■ ASSIGNMENT: All lines in the records that carry the string "stacking" are to be shown.

■ DATA:
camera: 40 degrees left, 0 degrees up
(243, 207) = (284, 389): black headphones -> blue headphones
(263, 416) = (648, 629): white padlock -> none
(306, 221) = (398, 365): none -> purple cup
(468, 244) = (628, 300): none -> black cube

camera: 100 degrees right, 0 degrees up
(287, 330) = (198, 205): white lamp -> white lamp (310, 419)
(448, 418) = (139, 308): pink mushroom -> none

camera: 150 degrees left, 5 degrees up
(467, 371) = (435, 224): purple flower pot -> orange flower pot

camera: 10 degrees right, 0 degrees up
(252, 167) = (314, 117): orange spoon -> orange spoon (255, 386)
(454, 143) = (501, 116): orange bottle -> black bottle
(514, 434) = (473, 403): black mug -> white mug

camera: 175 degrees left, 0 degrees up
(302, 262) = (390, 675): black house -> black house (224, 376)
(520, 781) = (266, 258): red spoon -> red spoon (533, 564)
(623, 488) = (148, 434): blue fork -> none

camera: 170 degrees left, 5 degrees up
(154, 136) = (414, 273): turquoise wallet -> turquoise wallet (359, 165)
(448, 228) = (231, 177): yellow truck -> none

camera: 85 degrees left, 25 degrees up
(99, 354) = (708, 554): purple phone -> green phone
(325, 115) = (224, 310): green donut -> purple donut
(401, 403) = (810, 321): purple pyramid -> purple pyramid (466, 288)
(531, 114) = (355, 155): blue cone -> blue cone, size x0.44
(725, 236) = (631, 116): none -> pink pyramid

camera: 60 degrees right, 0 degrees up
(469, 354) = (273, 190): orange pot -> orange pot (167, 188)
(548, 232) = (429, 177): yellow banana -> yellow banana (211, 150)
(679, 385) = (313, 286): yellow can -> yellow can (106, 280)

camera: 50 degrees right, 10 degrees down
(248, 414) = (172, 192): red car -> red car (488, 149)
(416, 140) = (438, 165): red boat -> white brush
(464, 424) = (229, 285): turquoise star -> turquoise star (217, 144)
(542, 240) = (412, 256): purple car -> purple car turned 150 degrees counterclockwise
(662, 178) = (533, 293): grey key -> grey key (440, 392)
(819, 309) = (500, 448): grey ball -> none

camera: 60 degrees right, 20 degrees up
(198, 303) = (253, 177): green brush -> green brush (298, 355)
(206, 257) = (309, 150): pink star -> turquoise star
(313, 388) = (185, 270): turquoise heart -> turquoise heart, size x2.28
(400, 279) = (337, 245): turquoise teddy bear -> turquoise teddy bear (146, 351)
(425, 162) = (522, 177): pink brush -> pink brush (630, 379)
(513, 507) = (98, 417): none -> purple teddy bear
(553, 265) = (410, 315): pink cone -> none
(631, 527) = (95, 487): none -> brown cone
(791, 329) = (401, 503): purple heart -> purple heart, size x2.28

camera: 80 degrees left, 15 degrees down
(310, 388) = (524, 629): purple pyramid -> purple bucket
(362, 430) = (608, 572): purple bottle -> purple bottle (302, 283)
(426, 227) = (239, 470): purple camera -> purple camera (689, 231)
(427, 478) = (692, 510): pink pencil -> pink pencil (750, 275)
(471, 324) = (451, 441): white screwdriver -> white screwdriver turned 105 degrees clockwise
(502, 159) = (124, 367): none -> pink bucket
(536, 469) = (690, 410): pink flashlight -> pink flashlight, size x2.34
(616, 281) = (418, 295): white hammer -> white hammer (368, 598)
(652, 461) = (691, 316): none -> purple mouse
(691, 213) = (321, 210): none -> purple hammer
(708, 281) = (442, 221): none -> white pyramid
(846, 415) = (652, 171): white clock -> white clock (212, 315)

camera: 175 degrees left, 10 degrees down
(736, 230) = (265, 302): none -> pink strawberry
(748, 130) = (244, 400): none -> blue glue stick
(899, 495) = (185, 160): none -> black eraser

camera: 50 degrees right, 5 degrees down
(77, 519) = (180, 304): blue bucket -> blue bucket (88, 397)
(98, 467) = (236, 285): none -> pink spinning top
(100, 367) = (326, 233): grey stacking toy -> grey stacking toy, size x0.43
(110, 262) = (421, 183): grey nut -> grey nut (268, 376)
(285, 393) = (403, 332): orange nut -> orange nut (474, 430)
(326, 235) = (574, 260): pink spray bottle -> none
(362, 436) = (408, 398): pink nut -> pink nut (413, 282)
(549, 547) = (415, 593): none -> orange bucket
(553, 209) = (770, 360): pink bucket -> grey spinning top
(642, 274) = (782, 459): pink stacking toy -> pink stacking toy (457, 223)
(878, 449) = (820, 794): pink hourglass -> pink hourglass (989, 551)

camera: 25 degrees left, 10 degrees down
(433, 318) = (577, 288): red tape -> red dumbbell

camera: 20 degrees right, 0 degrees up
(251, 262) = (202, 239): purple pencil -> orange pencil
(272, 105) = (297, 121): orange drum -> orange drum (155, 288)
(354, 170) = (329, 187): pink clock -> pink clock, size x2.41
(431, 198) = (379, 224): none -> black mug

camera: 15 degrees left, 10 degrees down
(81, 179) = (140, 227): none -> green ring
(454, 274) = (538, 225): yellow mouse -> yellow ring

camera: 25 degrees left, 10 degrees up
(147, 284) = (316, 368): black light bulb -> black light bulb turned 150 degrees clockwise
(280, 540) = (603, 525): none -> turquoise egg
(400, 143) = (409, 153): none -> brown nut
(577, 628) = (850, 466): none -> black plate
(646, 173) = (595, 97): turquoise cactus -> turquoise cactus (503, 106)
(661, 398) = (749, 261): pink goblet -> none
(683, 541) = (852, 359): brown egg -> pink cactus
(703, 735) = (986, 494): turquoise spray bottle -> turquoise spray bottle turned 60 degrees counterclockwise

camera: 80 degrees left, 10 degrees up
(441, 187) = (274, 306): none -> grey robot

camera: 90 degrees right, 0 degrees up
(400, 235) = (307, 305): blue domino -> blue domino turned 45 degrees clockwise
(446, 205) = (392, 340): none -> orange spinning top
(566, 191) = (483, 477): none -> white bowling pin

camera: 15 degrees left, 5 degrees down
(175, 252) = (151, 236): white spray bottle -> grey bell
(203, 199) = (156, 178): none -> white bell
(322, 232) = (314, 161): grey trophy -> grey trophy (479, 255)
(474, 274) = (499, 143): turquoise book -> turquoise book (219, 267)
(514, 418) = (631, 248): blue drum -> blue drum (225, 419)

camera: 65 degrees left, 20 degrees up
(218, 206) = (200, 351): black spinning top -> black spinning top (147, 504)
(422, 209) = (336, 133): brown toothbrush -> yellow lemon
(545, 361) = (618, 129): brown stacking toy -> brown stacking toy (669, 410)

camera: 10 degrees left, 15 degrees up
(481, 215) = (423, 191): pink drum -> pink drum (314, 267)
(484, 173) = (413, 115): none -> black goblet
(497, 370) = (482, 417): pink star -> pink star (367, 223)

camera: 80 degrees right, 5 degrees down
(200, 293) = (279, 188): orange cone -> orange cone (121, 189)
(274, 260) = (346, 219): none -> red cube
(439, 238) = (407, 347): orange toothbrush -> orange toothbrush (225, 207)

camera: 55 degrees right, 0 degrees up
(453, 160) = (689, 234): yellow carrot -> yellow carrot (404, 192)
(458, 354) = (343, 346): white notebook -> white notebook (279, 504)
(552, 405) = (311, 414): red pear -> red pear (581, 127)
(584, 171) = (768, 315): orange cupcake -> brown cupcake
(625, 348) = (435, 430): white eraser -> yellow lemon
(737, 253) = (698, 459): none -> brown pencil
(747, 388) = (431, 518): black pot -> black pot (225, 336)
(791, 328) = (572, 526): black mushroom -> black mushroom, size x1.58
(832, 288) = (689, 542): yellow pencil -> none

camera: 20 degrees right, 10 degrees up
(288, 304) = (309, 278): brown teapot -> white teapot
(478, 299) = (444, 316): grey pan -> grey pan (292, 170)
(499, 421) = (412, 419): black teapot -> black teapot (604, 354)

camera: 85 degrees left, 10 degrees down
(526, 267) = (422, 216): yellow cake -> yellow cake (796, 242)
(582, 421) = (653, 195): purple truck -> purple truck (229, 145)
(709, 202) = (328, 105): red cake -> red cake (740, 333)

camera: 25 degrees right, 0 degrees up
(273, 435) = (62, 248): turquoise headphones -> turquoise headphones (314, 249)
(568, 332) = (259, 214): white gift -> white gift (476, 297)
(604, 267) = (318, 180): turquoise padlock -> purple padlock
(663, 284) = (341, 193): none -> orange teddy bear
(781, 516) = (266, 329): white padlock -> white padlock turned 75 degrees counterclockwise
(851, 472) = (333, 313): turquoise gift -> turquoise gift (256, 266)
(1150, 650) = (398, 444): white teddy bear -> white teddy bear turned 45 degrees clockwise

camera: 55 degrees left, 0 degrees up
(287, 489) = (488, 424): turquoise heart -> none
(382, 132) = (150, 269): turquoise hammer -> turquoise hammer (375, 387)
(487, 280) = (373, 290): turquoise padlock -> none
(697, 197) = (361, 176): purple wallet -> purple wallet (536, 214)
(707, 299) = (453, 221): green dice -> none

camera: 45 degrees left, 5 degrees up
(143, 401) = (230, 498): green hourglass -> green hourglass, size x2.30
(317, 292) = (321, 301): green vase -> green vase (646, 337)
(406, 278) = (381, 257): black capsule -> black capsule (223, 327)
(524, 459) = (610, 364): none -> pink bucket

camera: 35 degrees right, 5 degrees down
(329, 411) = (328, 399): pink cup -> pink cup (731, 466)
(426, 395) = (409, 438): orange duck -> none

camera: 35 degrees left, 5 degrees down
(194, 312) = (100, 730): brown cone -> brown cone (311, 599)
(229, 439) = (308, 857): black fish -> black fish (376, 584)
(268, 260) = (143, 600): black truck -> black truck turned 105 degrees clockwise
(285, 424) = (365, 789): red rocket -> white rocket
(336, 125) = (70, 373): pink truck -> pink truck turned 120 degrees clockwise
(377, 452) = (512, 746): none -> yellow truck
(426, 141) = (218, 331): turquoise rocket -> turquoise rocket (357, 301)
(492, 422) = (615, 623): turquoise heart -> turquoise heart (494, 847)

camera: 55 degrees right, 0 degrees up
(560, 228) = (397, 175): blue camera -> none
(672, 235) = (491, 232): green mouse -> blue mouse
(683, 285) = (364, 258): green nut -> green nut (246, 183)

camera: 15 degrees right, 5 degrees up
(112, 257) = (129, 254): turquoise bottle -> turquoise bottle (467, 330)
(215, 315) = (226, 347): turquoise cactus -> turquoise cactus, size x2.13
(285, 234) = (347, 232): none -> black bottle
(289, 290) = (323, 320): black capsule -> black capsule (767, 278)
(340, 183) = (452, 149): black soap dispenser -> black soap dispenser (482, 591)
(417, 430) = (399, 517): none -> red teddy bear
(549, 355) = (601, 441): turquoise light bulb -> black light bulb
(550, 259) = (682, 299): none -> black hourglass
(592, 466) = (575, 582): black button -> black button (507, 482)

■ EXERCISE SOLUTION:
(100, 367) = (326, 233): grey stacking toy -> grey stacking toy, size x0.43
(642, 274) = (782, 459): pink stacking toy -> pink stacking toy (457, 223)
(545, 361) = (618, 129): brown stacking toy -> brown stacking toy (669, 410)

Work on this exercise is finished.